§ Aim of the exercise
Among the entries below, find the lines with the word "pink" and return them.
+++
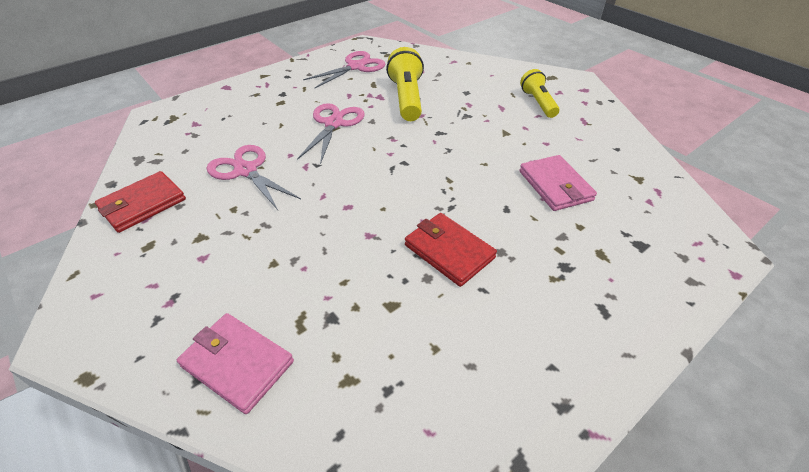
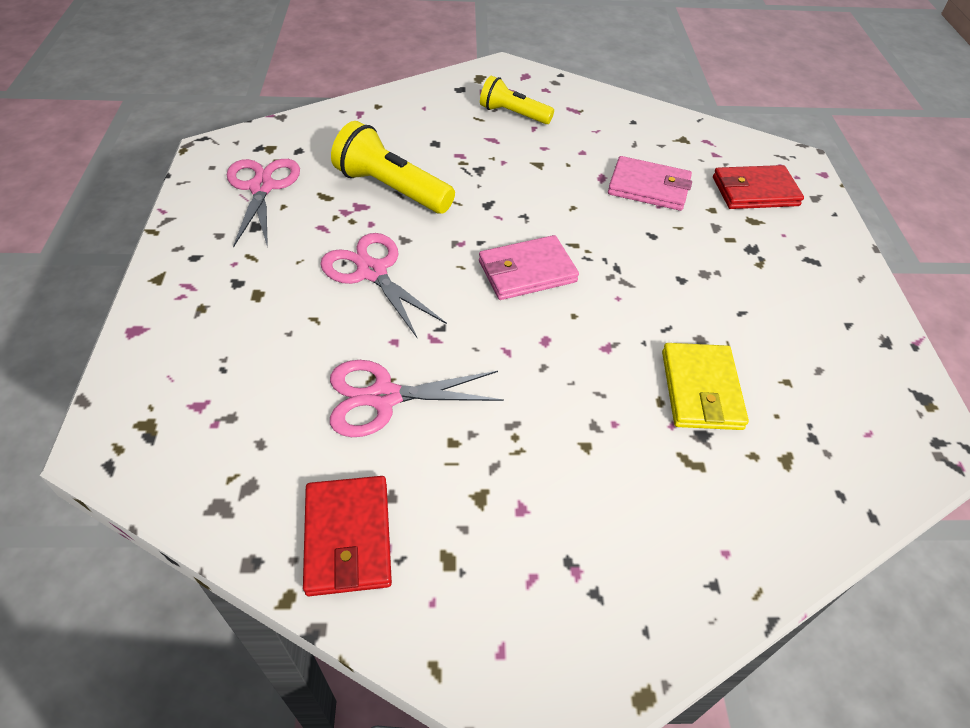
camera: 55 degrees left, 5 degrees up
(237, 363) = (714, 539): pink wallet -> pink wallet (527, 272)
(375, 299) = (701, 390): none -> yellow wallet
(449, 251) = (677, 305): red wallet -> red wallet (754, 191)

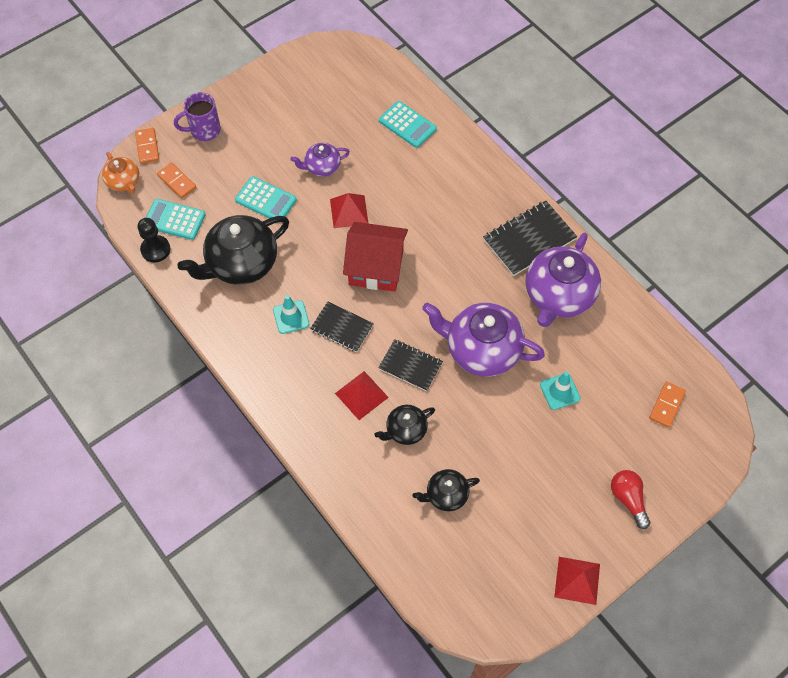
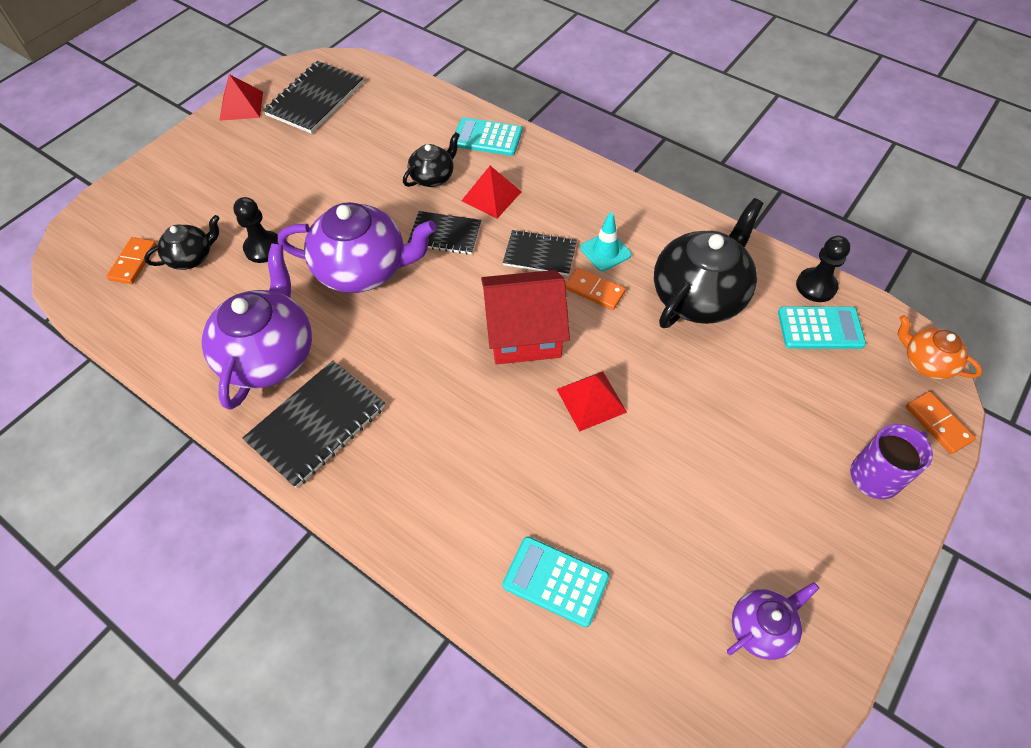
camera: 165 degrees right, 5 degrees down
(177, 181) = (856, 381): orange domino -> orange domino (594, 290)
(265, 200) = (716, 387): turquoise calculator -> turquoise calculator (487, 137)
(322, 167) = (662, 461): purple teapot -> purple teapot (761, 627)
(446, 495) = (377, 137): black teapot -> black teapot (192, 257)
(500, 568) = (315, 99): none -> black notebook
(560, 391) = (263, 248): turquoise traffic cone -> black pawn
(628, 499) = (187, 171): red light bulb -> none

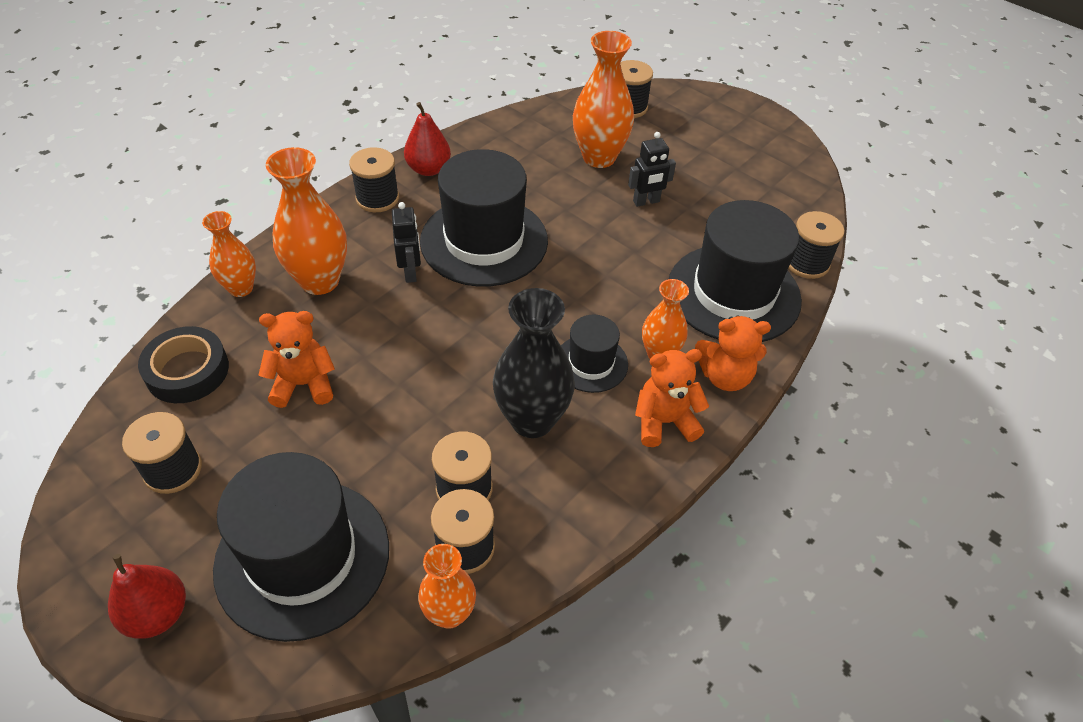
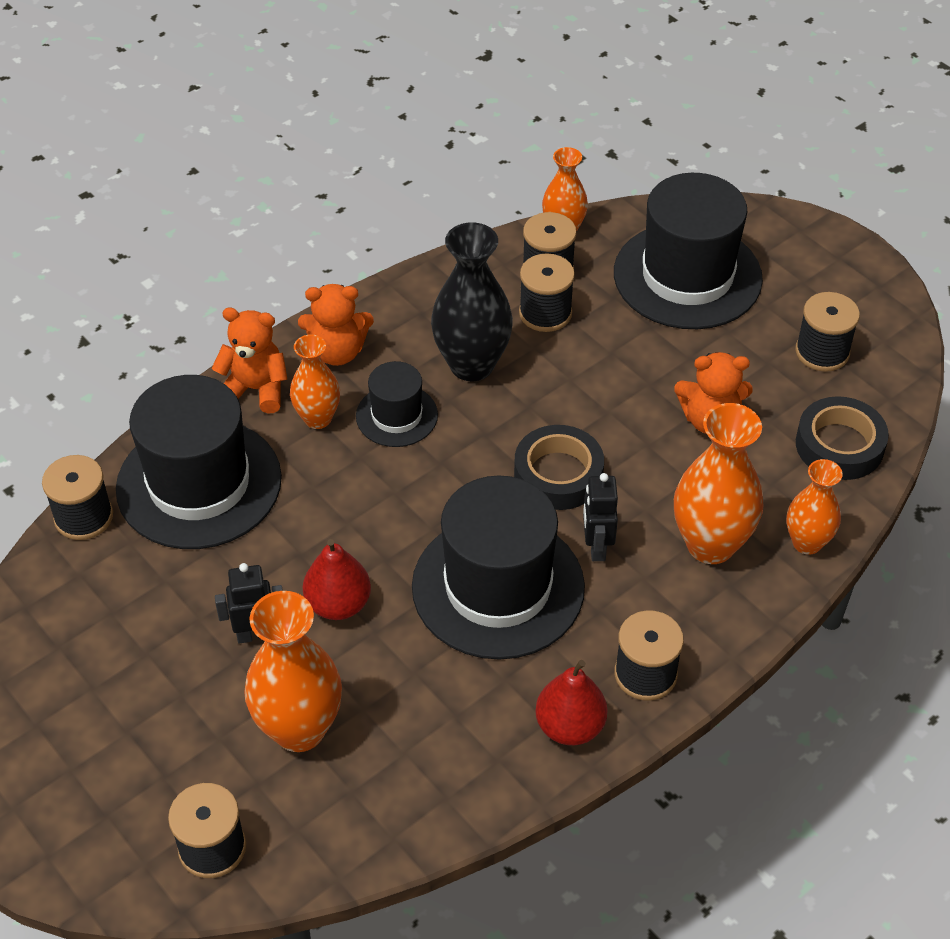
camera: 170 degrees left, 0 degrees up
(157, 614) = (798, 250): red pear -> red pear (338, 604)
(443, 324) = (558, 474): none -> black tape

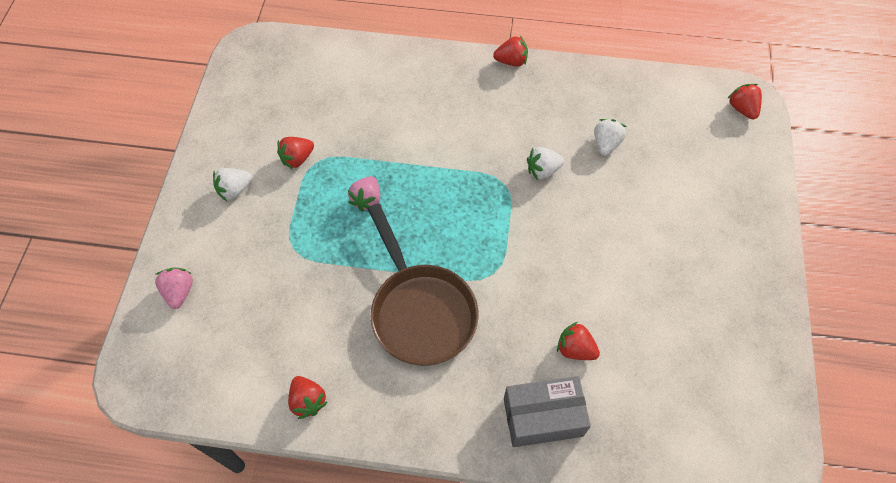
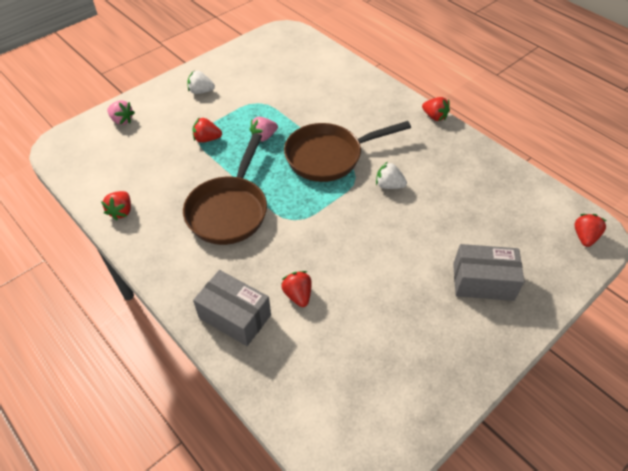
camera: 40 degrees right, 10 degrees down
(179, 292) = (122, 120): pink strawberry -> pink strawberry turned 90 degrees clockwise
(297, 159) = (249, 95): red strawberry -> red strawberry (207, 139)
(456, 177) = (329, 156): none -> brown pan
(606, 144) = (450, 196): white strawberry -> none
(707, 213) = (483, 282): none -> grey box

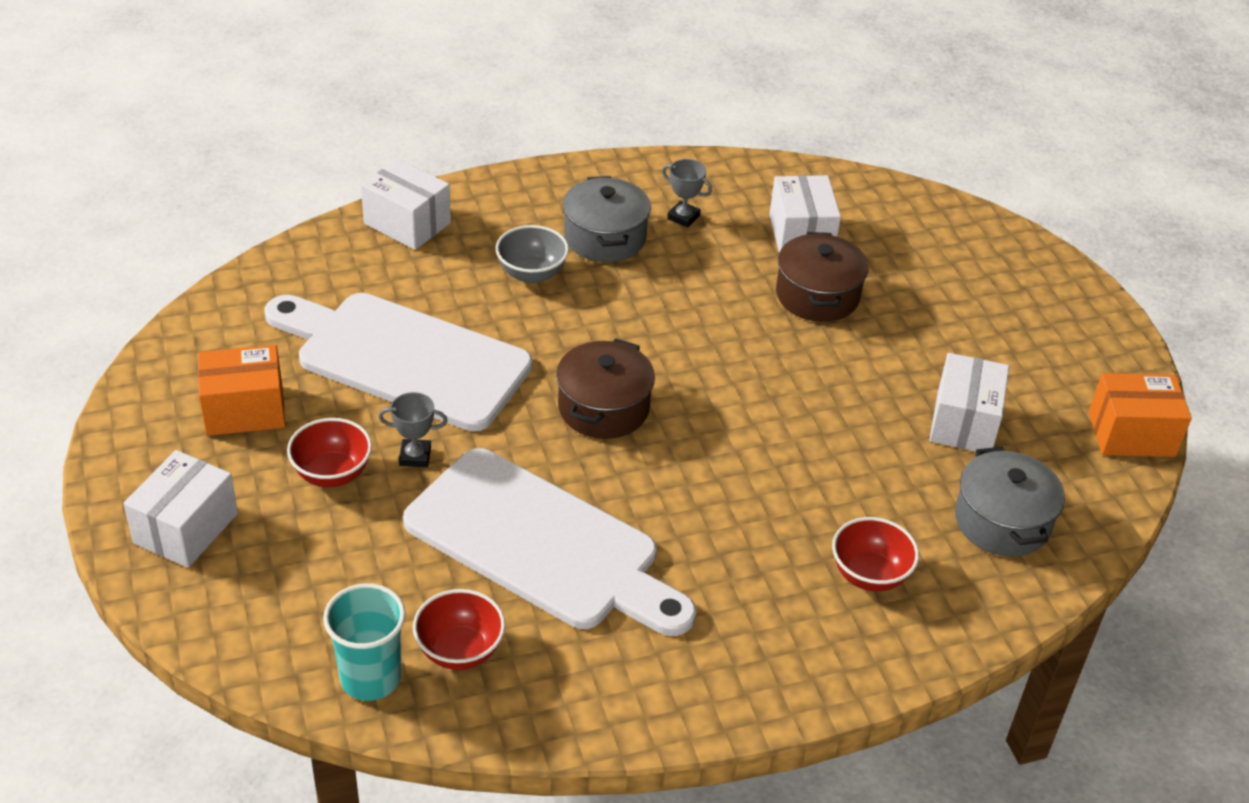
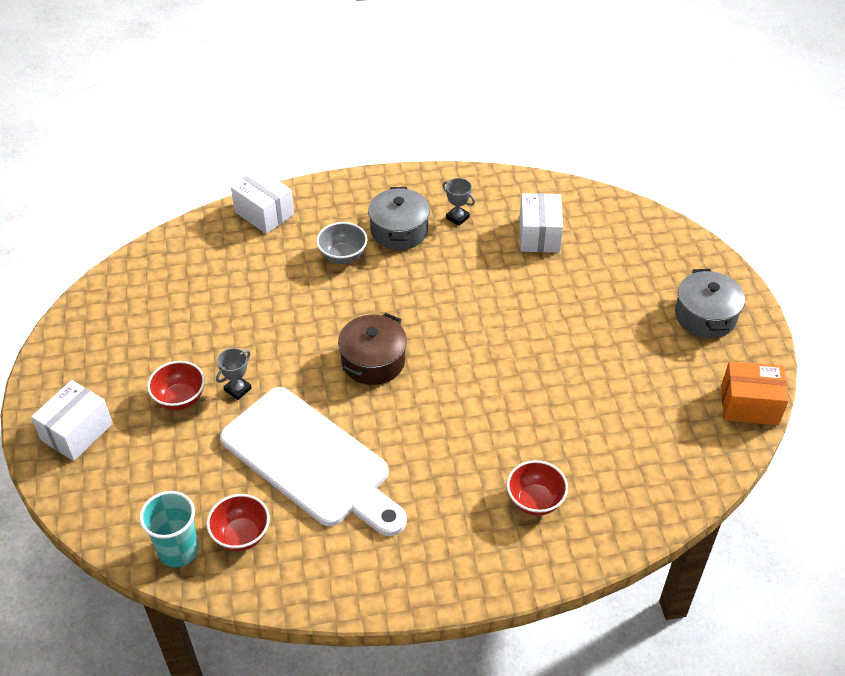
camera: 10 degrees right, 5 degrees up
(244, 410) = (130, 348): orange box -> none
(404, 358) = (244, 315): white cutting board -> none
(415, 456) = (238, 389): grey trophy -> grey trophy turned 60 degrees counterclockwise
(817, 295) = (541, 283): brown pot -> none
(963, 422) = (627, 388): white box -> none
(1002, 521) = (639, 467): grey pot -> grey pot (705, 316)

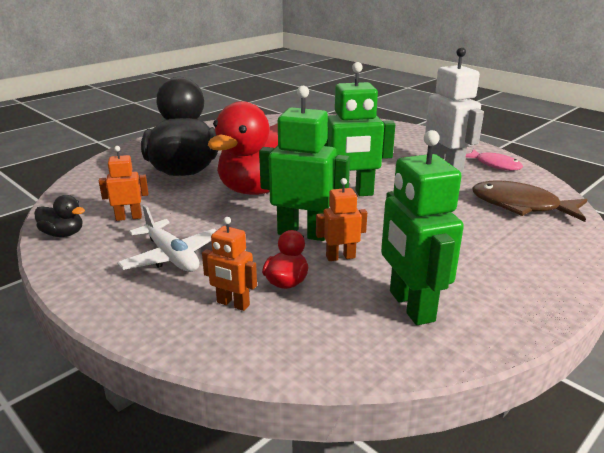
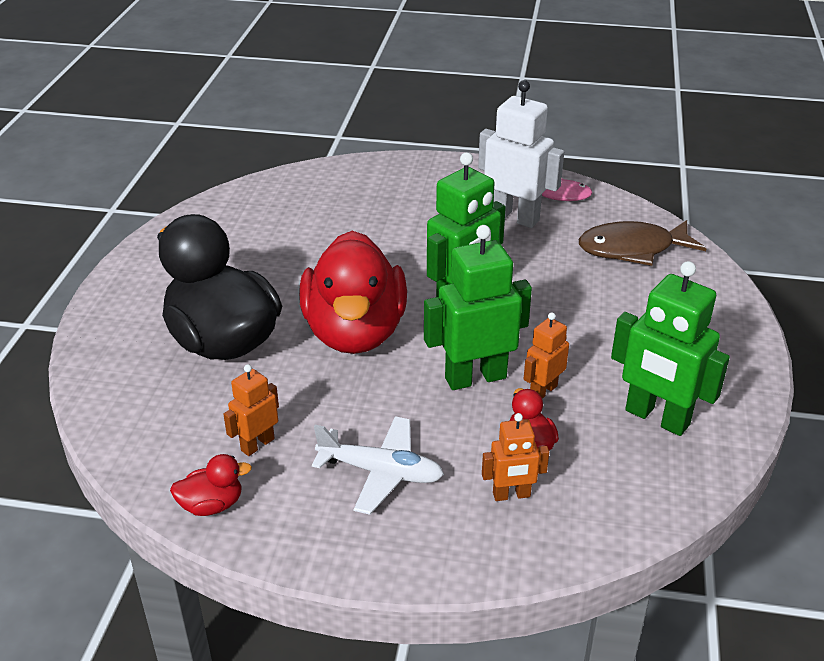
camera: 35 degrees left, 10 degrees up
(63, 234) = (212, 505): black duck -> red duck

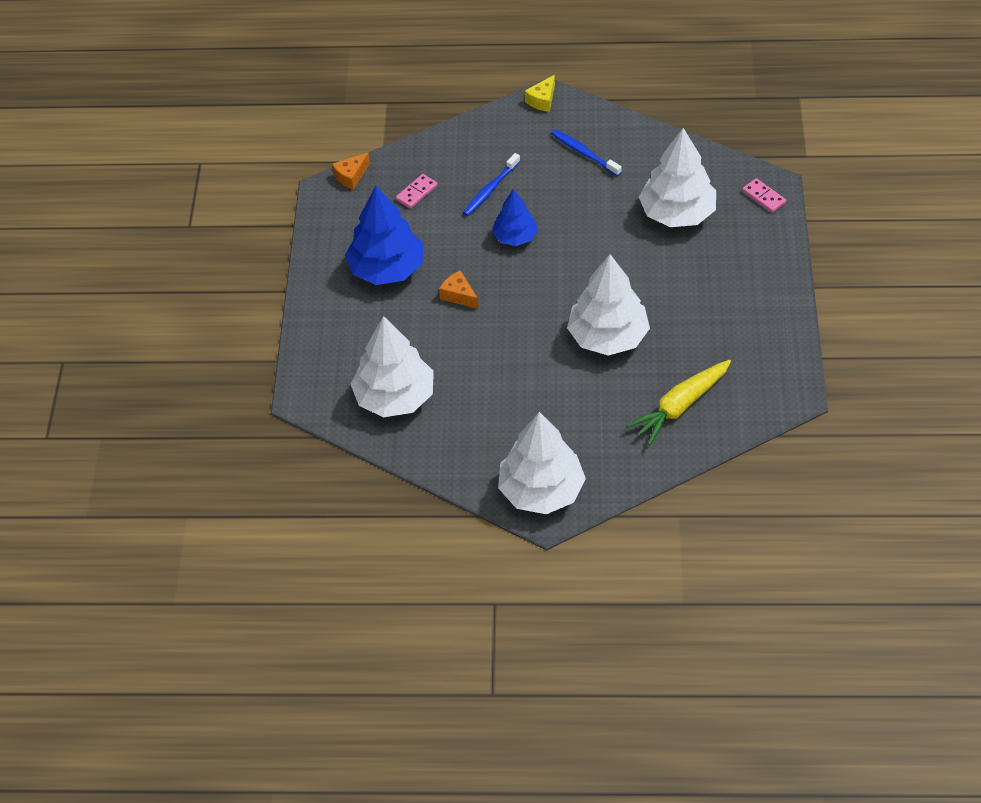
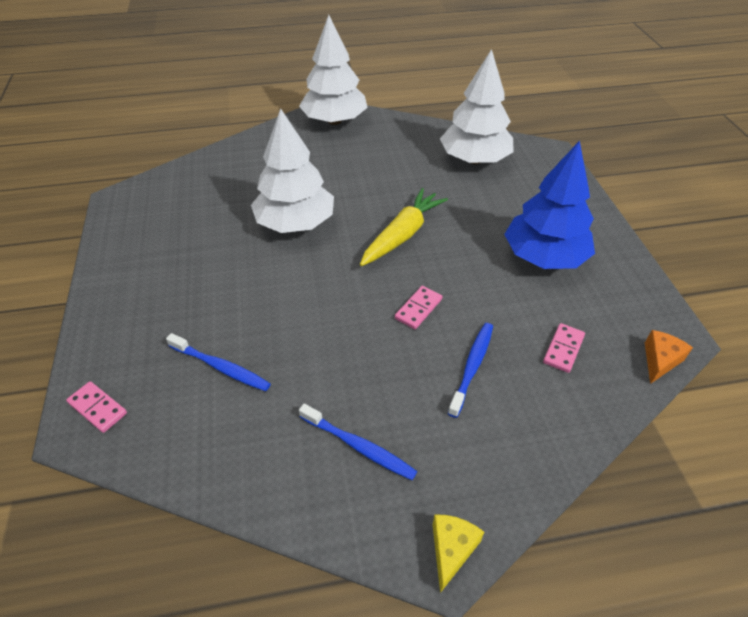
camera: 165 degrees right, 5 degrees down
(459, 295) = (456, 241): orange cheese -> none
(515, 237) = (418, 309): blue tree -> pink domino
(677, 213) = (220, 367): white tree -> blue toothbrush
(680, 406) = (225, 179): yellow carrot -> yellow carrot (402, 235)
+++
§ Answer space
(237, 363) = (714, 539): pink wallet -> pink wallet (527, 272)
(179, 292) = (122, 120): pink strawberry -> pink strawberry turned 90 degrees clockwise
(515, 237) = (418, 309): blue tree -> pink domino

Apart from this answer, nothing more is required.